→ **Work task**: Please write out exactly the lines from the one with "gray semicircle: (116, 114)" through the end of the data below, both ends included, and omit any pictures.

Shape scene image sequences
════════════════════
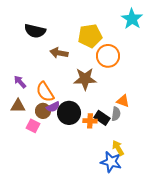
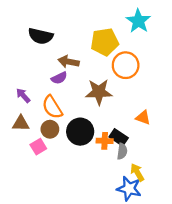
cyan star: (132, 19) -> (138, 21), moved
purple semicircle: (53, 107) -> (59, 78), moved
gray semicircle: (116, 114) -> (122, 151), moved
pink square: (33, 126) -> (38, 147), turned 32

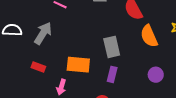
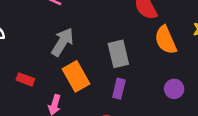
gray arrow: (43, 33) -> (63, 42), moved
orange rectangle: (78, 65) -> (76, 76), turned 55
════════════════════
→ **Exercise response**:
gray semicircle: (116, 114) -> (122, 151), moved
pink square: (33, 126) -> (38, 147), turned 32

gray arrow: (43, 33) -> (63, 42), moved
orange rectangle: (78, 65) -> (76, 76), turned 55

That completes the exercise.